ASSIGNMENT
Set down, character for character, everything in the records below from the line holding "BT1: 7.4V (plus" down to the line holding "R1: 5.6k (+12V, n3) -> 5.6k (+12V, n5)", and no other line.

DATA RECORDS
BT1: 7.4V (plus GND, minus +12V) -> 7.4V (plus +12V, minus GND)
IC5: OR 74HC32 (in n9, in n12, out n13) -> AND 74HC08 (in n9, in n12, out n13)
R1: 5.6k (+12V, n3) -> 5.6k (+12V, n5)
---
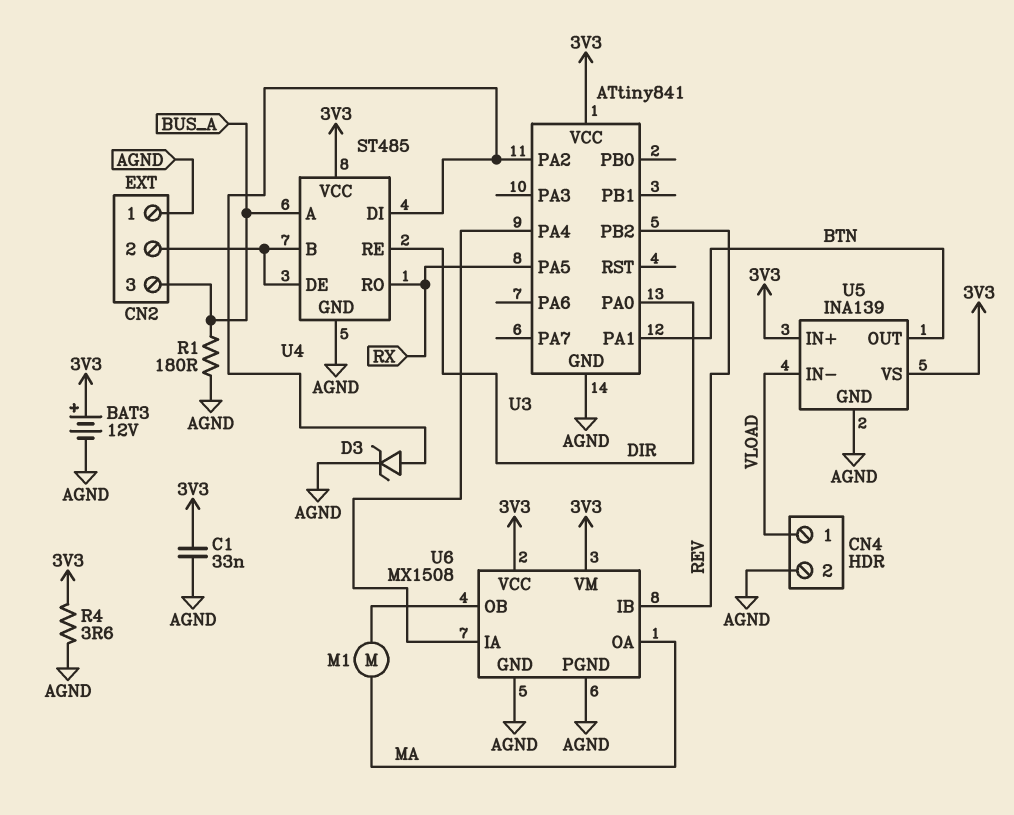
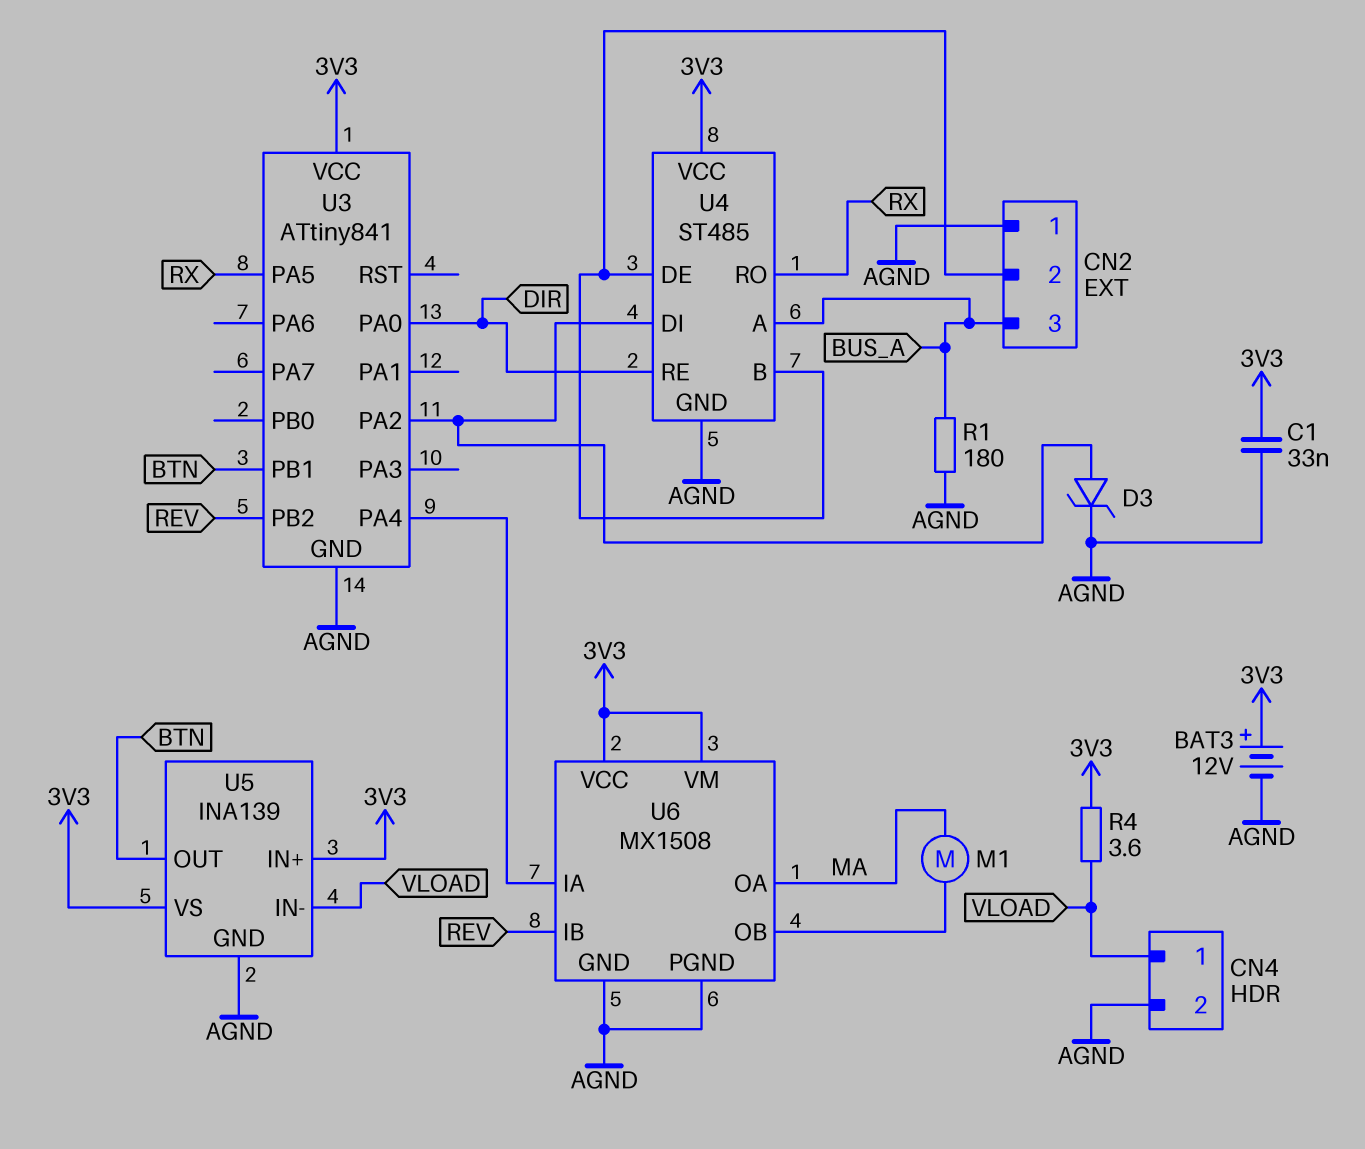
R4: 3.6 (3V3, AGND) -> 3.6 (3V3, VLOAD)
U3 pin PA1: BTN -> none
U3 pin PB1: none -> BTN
==
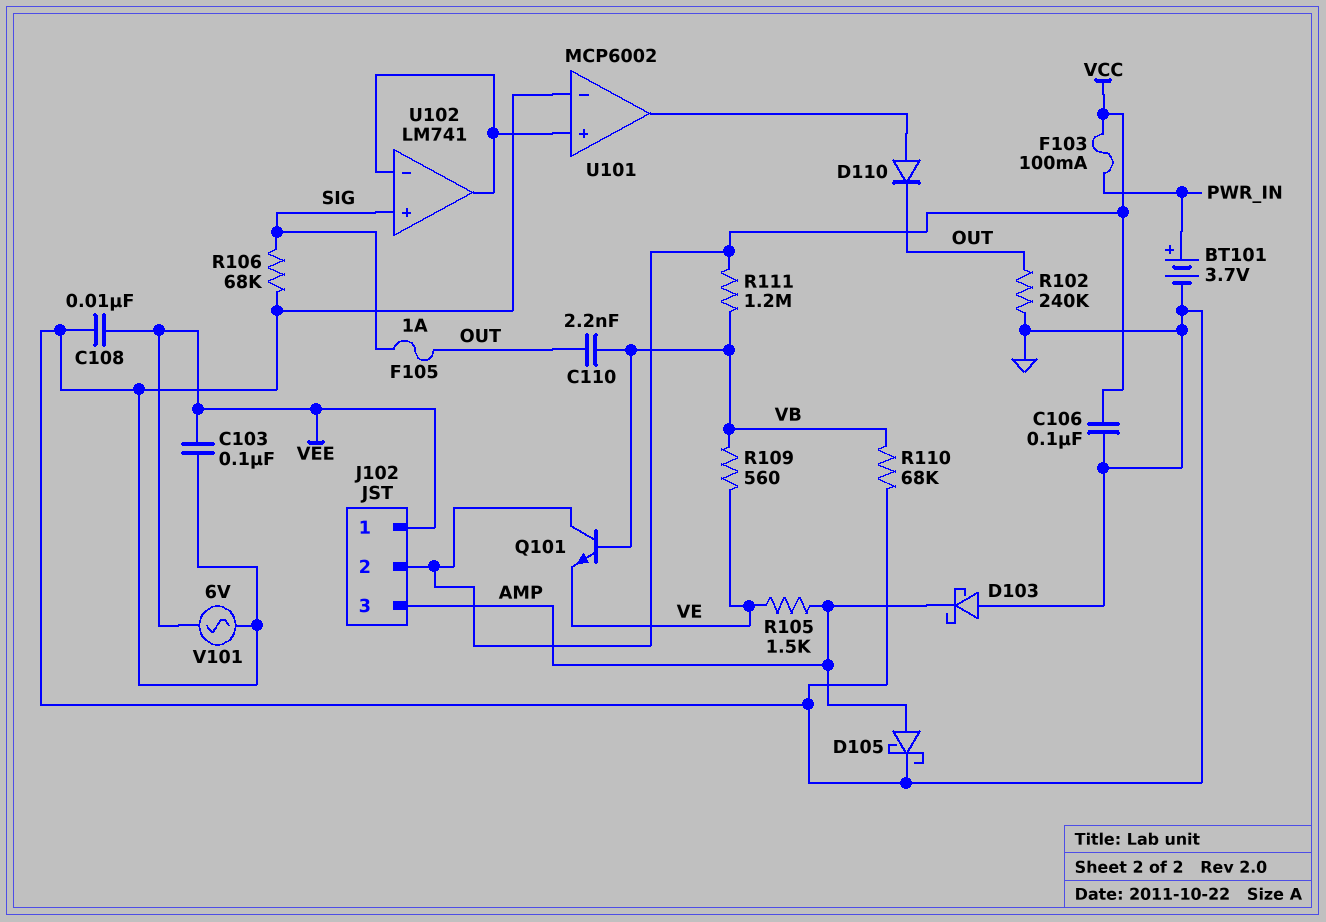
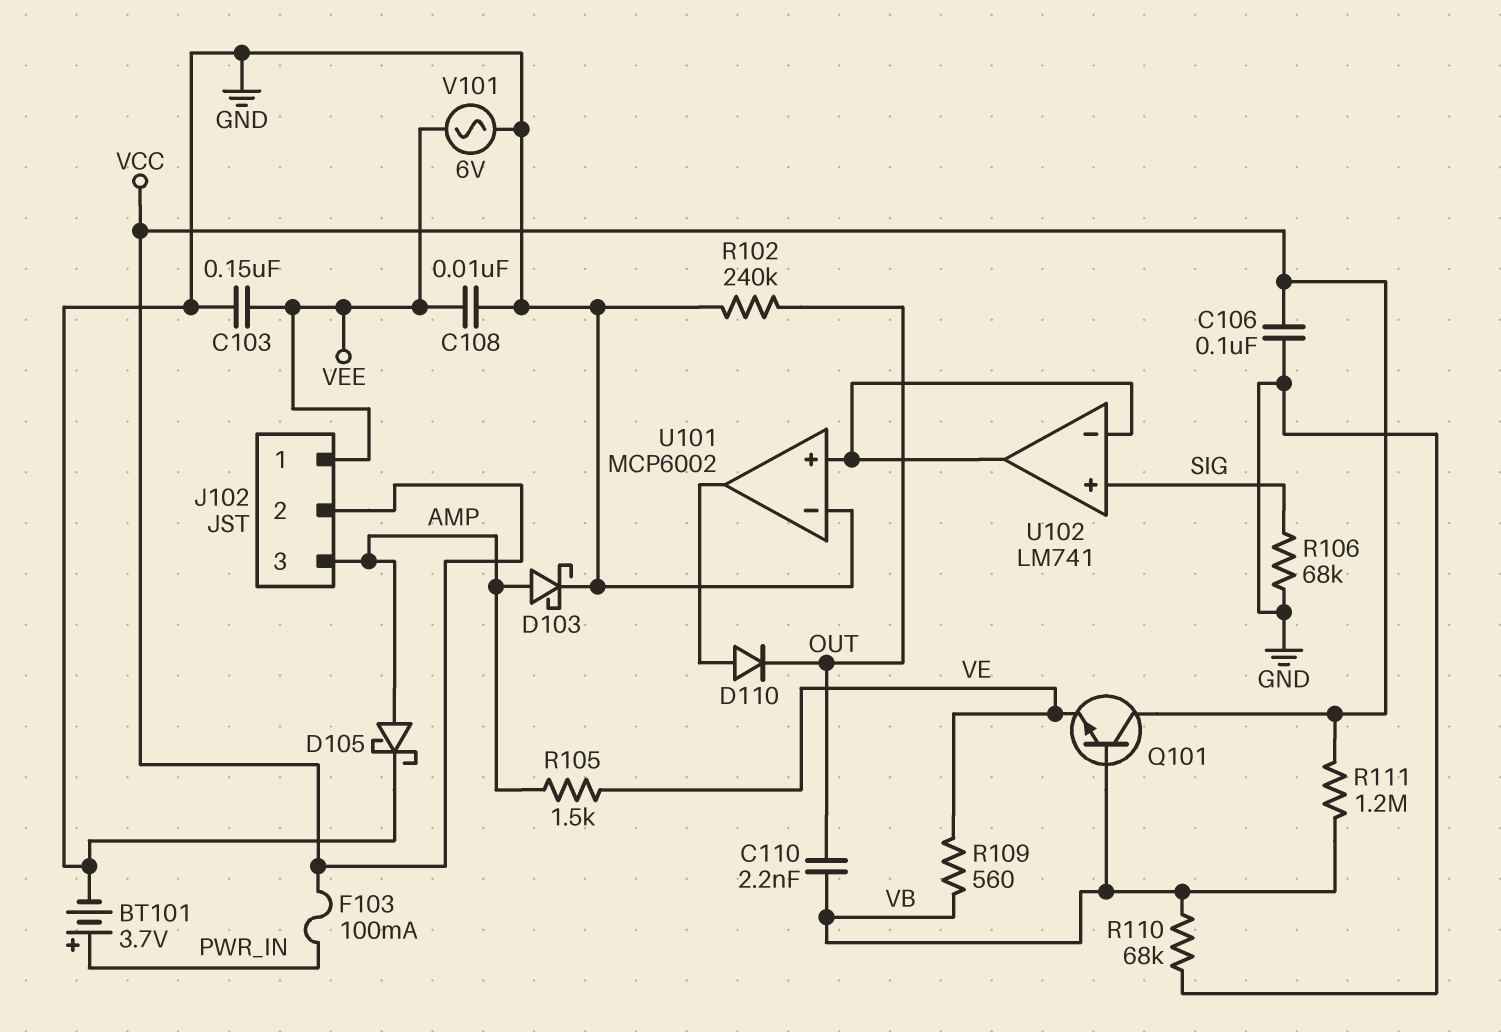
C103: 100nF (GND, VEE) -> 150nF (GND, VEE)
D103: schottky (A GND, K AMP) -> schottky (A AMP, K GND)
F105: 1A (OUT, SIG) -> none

EXERCISE RESULT
BT1: 7.4V (plus GND, minus +12V) -> 7.4V (plus +12V, minus GND)
IC5: OR 74HC32 (in n9, in n12, out n13) -> AND 74HC08 (in n9, in n12, out n13)
R1: 5.6k (+12V, n3) -> 5.6k (+12V, n5)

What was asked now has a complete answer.